### The task
Could you lay out every line of the entries below, from the line with "blue circle: moved 6 px left" to the line with "red star: moved 1 px left, 5 px up" (both included), as a Markdown table with the columns "Row" and "Line", numbering each row and skipping blank lines? Leave the pictures out of the answer.

### Information given
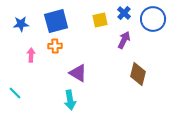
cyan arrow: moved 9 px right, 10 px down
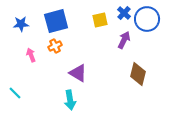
blue circle: moved 6 px left
orange cross: rotated 24 degrees counterclockwise
pink arrow: rotated 24 degrees counterclockwise
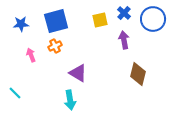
blue circle: moved 6 px right
purple arrow: rotated 36 degrees counterclockwise
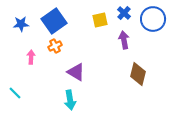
blue square: moved 2 px left; rotated 20 degrees counterclockwise
pink arrow: moved 2 px down; rotated 24 degrees clockwise
purple triangle: moved 2 px left, 1 px up
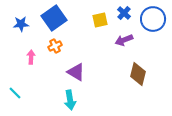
blue square: moved 3 px up
purple arrow: rotated 102 degrees counterclockwise
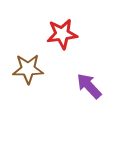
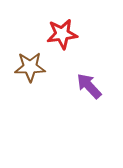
brown star: moved 2 px right, 2 px up
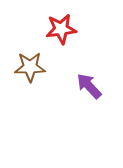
red star: moved 1 px left, 5 px up
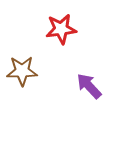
brown star: moved 8 px left, 4 px down
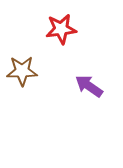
purple arrow: rotated 12 degrees counterclockwise
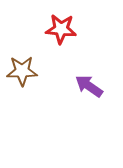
red star: rotated 12 degrees clockwise
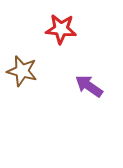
brown star: rotated 16 degrees clockwise
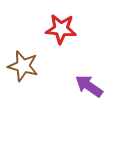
brown star: moved 1 px right, 5 px up
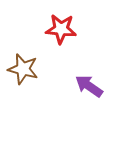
brown star: moved 3 px down
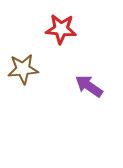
brown star: rotated 20 degrees counterclockwise
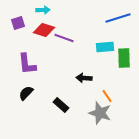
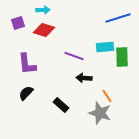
purple line: moved 10 px right, 18 px down
green rectangle: moved 2 px left, 1 px up
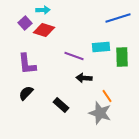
purple square: moved 7 px right; rotated 24 degrees counterclockwise
cyan rectangle: moved 4 px left
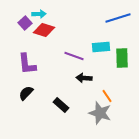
cyan arrow: moved 4 px left, 4 px down
green rectangle: moved 1 px down
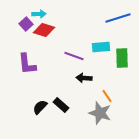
purple square: moved 1 px right, 1 px down
black semicircle: moved 14 px right, 14 px down
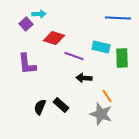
blue line: rotated 20 degrees clockwise
red diamond: moved 10 px right, 8 px down
cyan rectangle: rotated 18 degrees clockwise
black semicircle: rotated 21 degrees counterclockwise
gray star: moved 1 px right, 1 px down
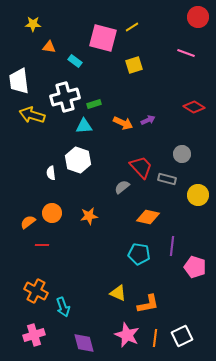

### Answer
| Row | Line |
|---|---|
| 1 | blue circle: moved 6 px left |
| 2 | orange cross: rotated 24 degrees counterclockwise |
| 3 | pink arrow: rotated 24 degrees counterclockwise |
| 4 | blue circle: moved 6 px right |
| 5 | purple arrow: rotated 36 degrees counterclockwise |
| 6 | blue square: moved 2 px left; rotated 20 degrees counterclockwise |
| 7 | pink arrow: moved 2 px down; rotated 24 degrees clockwise |
| 8 | purple triangle: moved 2 px left, 1 px up |
| 9 | blue square: moved 3 px up |
| 10 | purple arrow: rotated 102 degrees counterclockwise |
| 11 | brown star: moved 2 px right, 2 px up |
| 12 | red star: moved 1 px left, 5 px up |